■ **SOURCE MATERIAL**:
****************
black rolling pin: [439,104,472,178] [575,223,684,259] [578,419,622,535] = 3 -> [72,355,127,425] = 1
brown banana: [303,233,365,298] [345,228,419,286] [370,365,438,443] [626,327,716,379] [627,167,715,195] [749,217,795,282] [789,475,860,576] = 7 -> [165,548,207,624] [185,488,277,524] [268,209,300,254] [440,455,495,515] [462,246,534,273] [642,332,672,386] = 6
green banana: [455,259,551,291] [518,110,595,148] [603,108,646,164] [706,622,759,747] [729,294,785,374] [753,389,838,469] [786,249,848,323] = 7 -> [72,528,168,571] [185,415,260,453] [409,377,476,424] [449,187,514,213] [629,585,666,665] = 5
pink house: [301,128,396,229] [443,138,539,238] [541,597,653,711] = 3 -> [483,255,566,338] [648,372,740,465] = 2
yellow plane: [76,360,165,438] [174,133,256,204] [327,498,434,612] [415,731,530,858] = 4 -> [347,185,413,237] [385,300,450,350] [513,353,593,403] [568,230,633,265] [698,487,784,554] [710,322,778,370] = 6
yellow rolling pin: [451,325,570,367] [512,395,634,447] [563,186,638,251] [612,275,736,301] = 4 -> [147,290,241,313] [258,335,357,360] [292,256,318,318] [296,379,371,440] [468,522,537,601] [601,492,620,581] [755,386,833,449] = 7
****************
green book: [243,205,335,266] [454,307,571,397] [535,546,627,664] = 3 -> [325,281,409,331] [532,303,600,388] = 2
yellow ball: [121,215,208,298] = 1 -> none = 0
****************
■ **DESCRIPTION OF THE TASK**: Using the records above, set down exactly the lines from the one with "black rolling pin: [439,104,472,178]" through the one with "brown banana: [303,233,365,298]", inclusive, and nothing more.

■ **ANSWER FOR THE TASK**:
black rolling pin: [439,104,472,178] [575,223,684,259] [578,419,622,535] = 3 -> [72,355,127,425] = 1
brown banana: [303,233,365,298] [345,228,419,286] [370,365,438,443] [626,327,716,379] [627,167,715,195] [749,217,795,282] [789,475,860,576] = 7 -> [165,548,207,624] [185,488,277,524] [268,209,300,254] [440,455,495,515] [462,246,534,273] [642,332,672,386] = 6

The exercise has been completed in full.